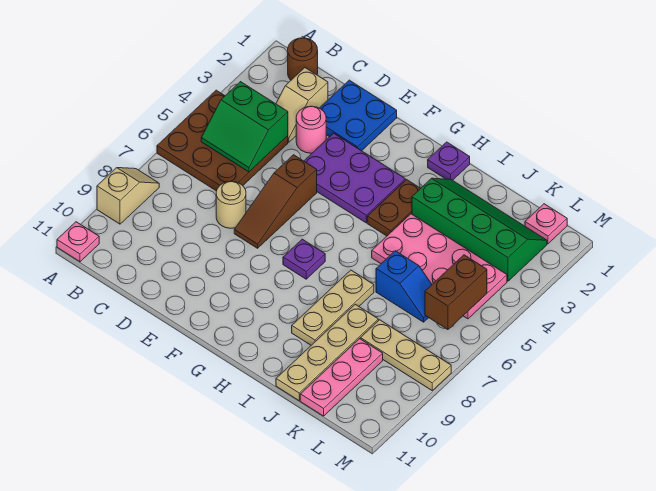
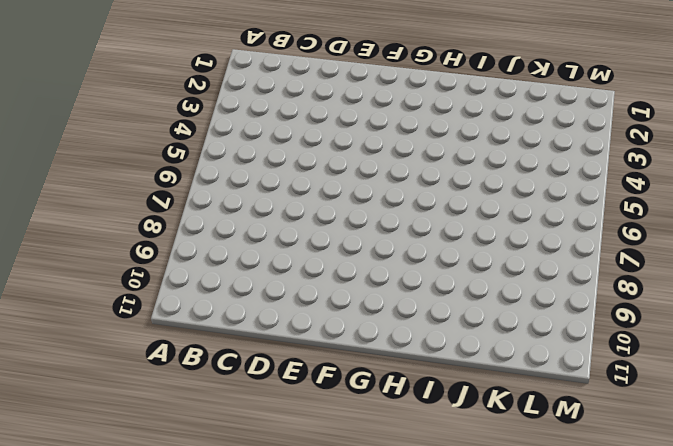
none -> brown plate A4:C6 level 1
none -> tan slope A8:A9 level 1 top 9
none -> pink plate A11 level 1

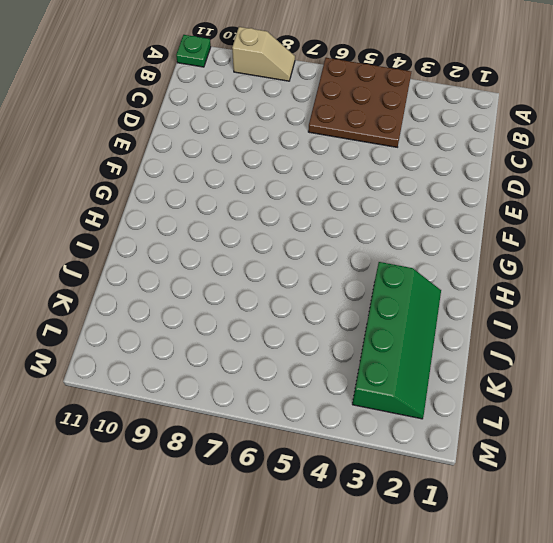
green plate A11 level 1 -> pink plate A11 level 1
none -> brown round brick B1 level 1
none -> tan slope C2:C3 level 1 top 2
none -> blue plate D1:E2 level 1

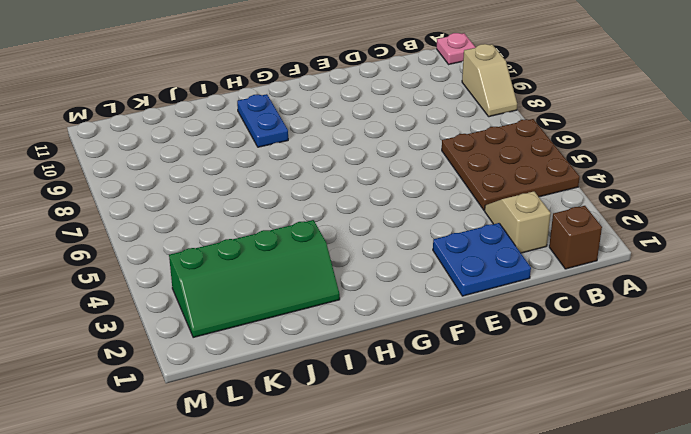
brown brick B1 level 1 -> brown round brick B1 level 1
blue plate H9:H10 level 1 -> none
none -> pink round brick D3 level 1
none -> tan round brick D7 level 1
none -> purple plate E3:G4 level 1

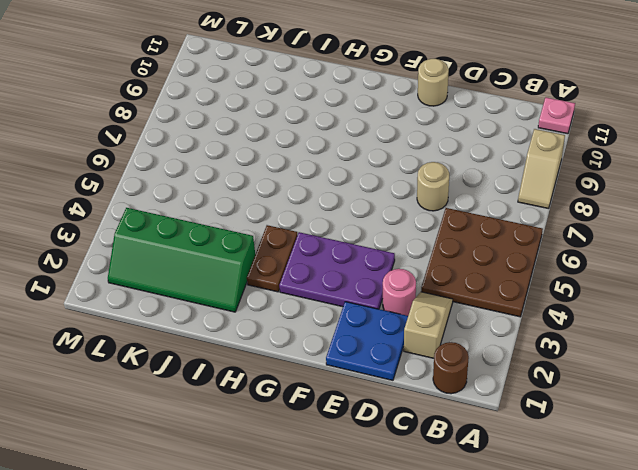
tan round brick E11 level 1 -> none
none -> brown slope E5:E7 level 1 top 5
none -> purple plate G7 level 1
none -> purple plate H1 level 1

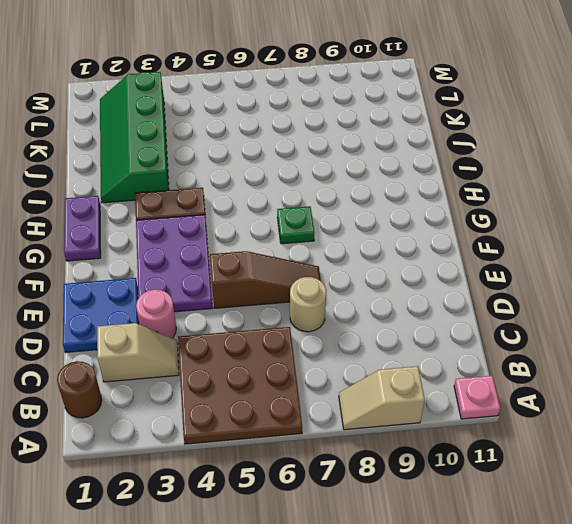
purple plate G1:H1 level 1 -> purple plate H1 level 1
green plate G7 level 1 -> purple plate G7 level 1
none -> pink plate I4:L5 level 1
none -> tan plate I7:I9 level 1
none -> blue slope J6:K6 level 1 top J

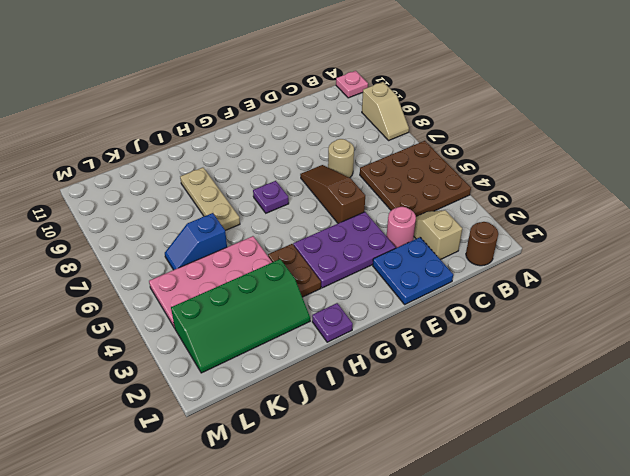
none -> tan plate J8:J11 level 1
none -> tan plate K8:M8 level 1
none -> pink plate K9:K11 level 1

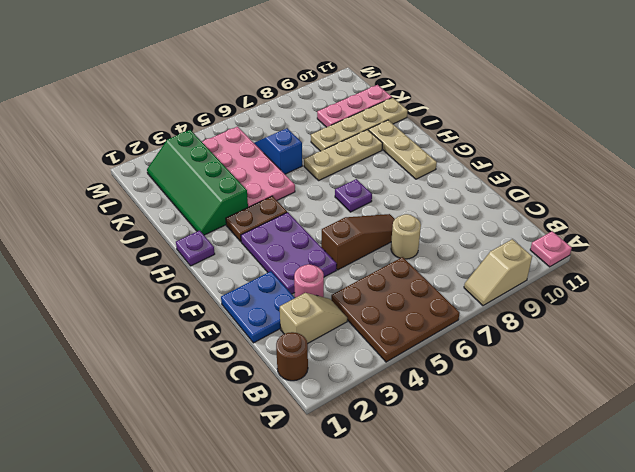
tan plate G10:I10 level 1 -> tan plate K8:M8 level 1
none -> pink plate L1 level 1
none -> green slope B4:C5 level 2 top 4
none -> brown brick L5:L6 level 2

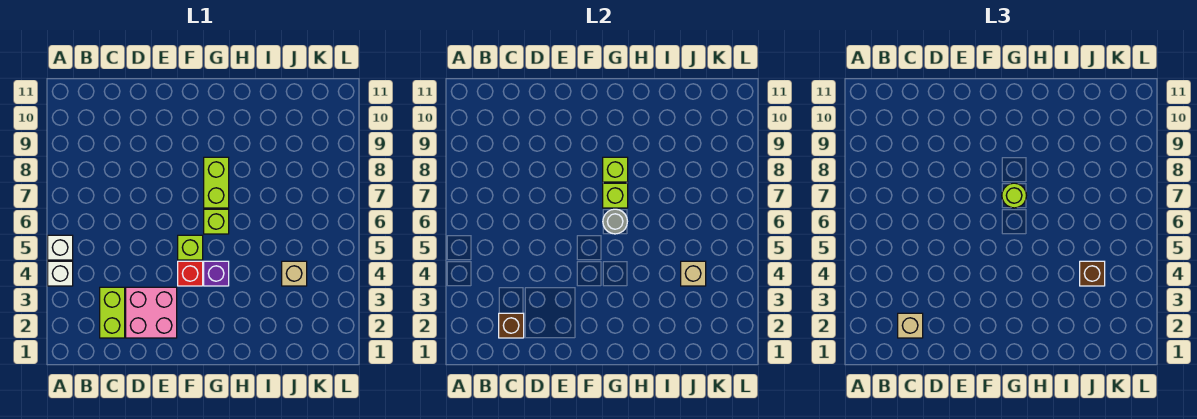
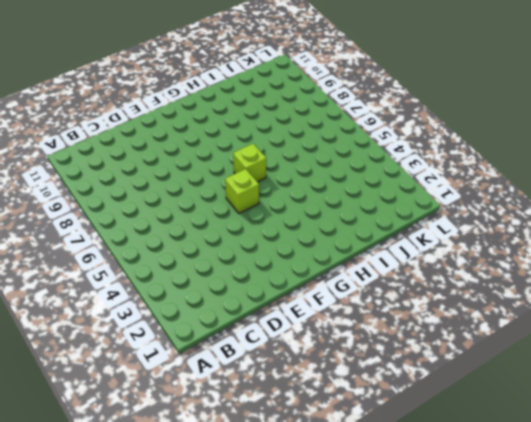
none -> white brick A4 level 1
none -> white brick A5 level 1
none -> lime brick C2:C3 level 1

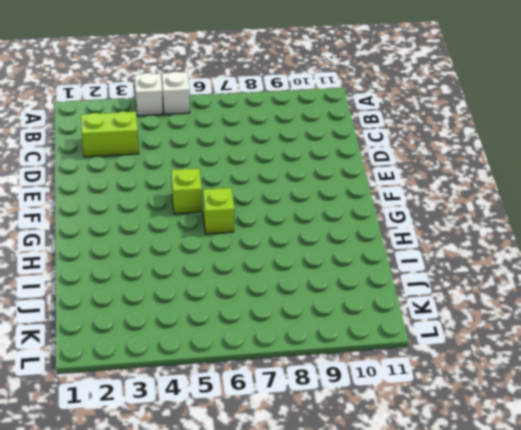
none -> pink brick D2:E3 level 1
none -> red brick F4 level 1
none -> purple brick G4 level 1

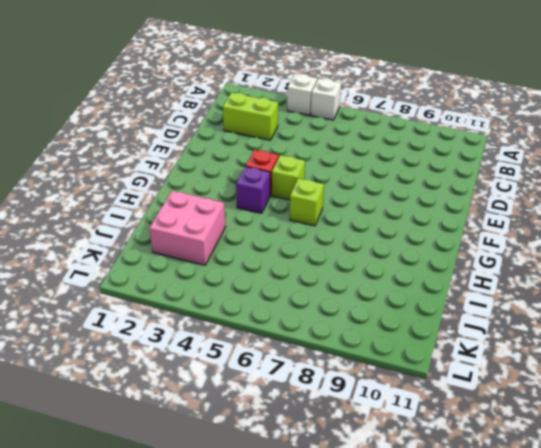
pink brick I2:J3 level 1 -> pink brick D2:E3 level 1
none -> lime brick G7:G8 level 1
none -> tan brick J4 level 1
none -> brown brick C2 level 2

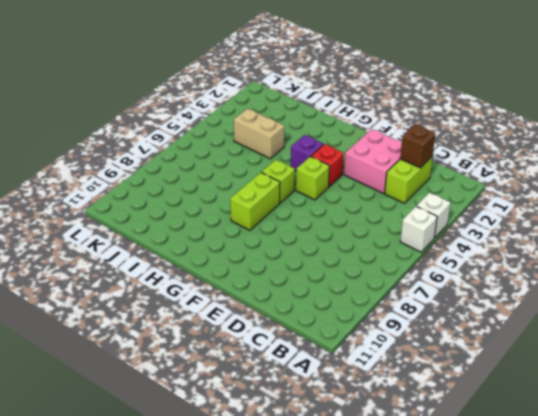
tan brick I4:J4 level 1 -> tan brick J4 level 1
none -> grey round brick G6 level 2
none -> lime brick G7 level 2
none -> lime brick G8 level 2

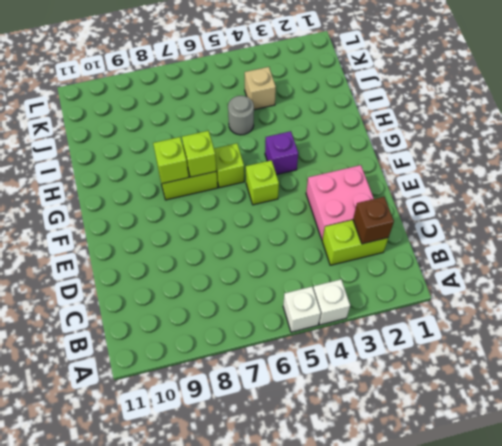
grey round brick I5 level 1 -> grey round brick G6 level 2
none -> red brick F4 level 1
none -> tan brick J4 level 2
none -> tan brick C2 level 3

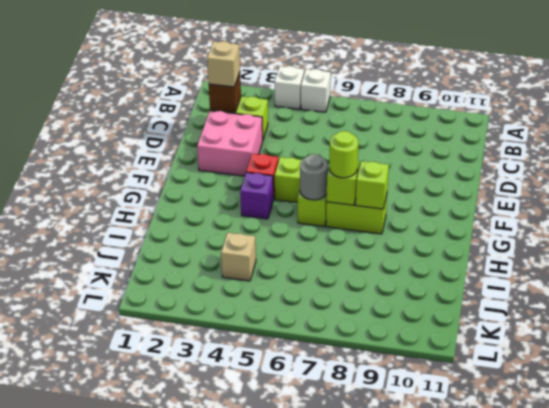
none -> tan brick J4 level 2
none -> brown brick J4 level 3

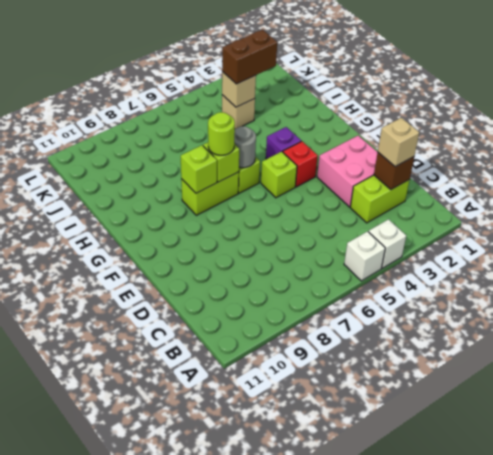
brown brick J3:J4 level 3 -> brown brick J4 level 3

#####

### What is being asked
Only one thing is wanted here, an exact copy of the lines from the first line above through the line containing "none -> tan round brick D7 level 1", minus any picture.

### Written answer
none -> brown plate A4:C6 level 1
none -> tan slope A8:A9 level 1 top 9
none -> pink plate A11 level 1

green plate A11 level 1 -> pink plate A11 level 1
none -> brown round brick B1 level 1
none -> tan slope C2:C3 level 1 top 2
none -> blue plate D1:E2 level 1

brown brick B1 level 1 -> brown round brick B1 level 1
blue plate H9:H10 level 1 -> none
none -> pink round brick D3 level 1
none -> tan round brick D7 level 1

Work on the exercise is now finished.